▸ **Task to complete**
Look through the data below for the line with "purple arrow: (71, 168)" and the line with "cyan semicircle: (89, 250)", then transcribe exactly from the first through the second, leaving out all pictures.
====
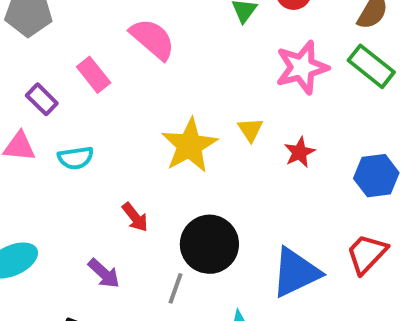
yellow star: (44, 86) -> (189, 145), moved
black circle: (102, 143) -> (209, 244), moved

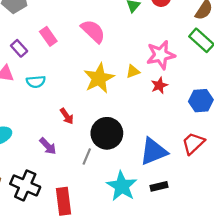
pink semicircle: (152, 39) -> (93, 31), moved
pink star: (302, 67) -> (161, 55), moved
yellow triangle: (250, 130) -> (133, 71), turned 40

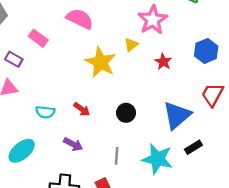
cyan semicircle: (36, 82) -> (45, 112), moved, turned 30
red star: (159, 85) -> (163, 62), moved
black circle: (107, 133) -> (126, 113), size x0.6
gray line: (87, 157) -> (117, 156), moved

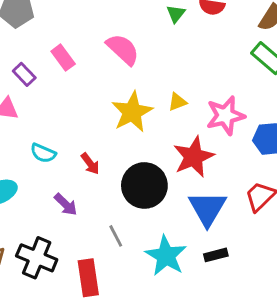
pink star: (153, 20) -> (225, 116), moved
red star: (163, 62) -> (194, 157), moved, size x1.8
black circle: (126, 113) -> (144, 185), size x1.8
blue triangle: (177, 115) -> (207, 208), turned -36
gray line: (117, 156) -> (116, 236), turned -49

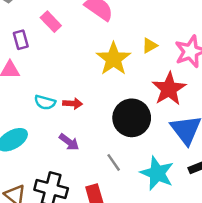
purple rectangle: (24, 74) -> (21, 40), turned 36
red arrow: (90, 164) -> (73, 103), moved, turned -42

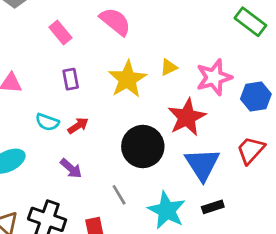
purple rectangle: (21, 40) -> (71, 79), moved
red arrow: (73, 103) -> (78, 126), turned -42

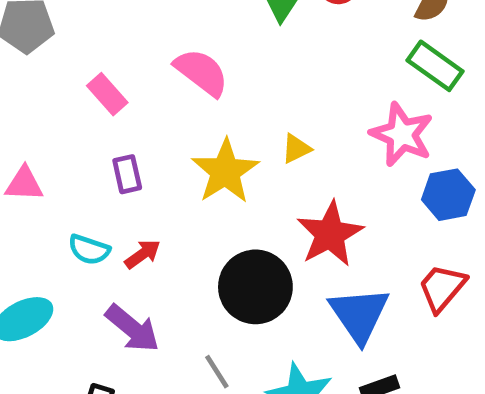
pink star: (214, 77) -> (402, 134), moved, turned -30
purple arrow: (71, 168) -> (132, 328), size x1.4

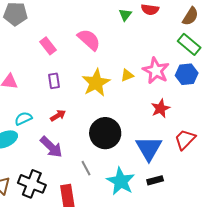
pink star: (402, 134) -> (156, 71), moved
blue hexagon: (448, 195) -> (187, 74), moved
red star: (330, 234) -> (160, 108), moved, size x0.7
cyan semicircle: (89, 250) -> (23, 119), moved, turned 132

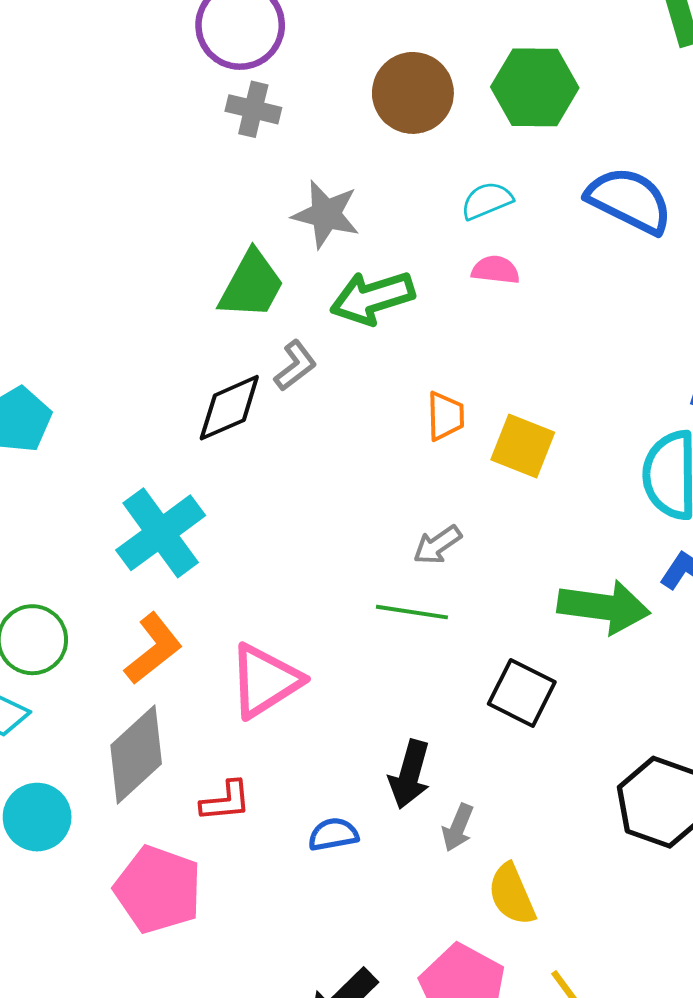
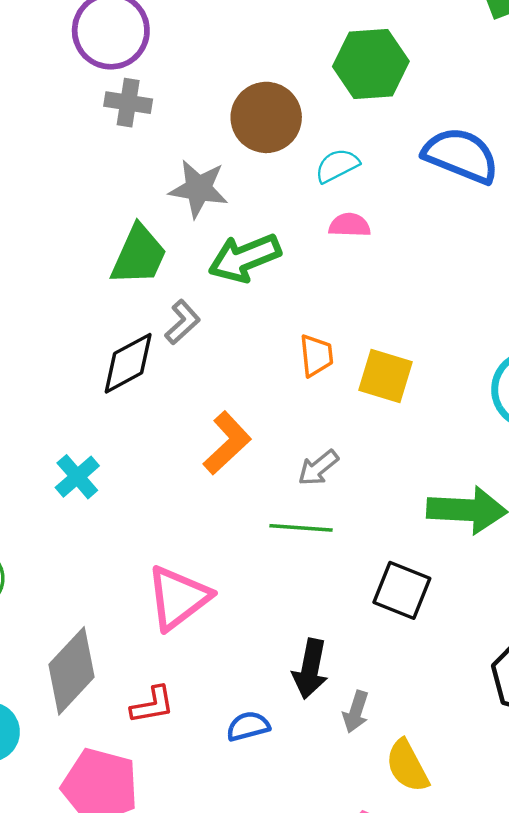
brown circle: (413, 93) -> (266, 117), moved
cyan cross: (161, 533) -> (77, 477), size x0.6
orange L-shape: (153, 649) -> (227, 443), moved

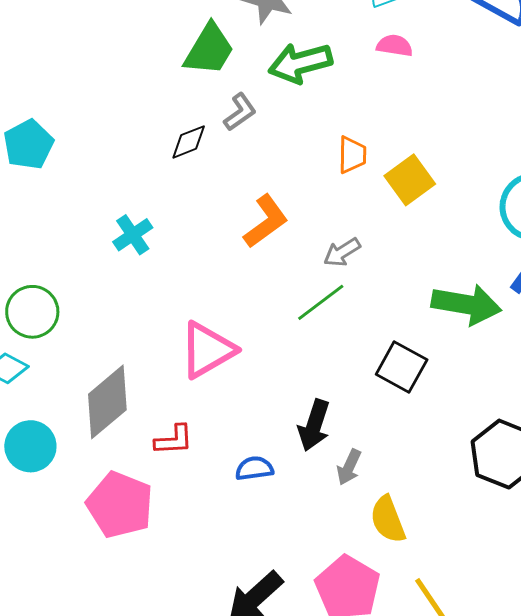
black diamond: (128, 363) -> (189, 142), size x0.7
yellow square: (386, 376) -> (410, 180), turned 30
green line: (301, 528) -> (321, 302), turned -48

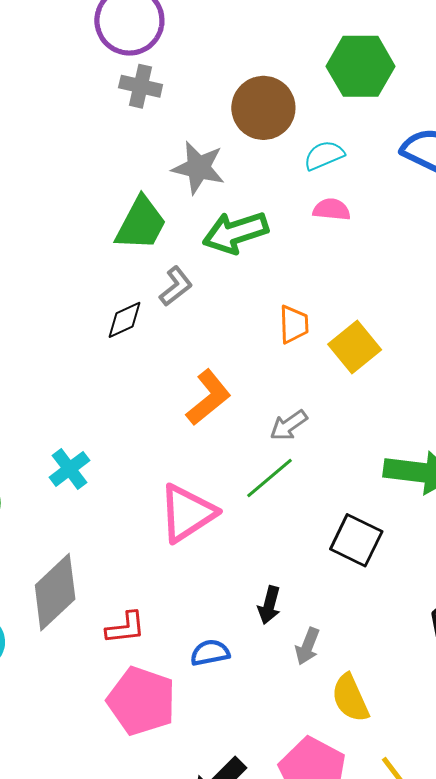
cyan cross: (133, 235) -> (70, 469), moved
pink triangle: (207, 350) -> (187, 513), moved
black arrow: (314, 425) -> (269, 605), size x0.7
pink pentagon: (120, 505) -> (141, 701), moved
====
▸ **Response to this exercise**
purple arrow: (71, 168) -> (132, 328), size x1.4

pink star: (402, 134) -> (156, 71), moved
blue hexagon: (448, 195) -> (187, 74), moved
red star: (330, 234) -> (160, 108), moved, size x0.7
cyan semicircle: (89, 250) -> (23, 119), moved, turned 132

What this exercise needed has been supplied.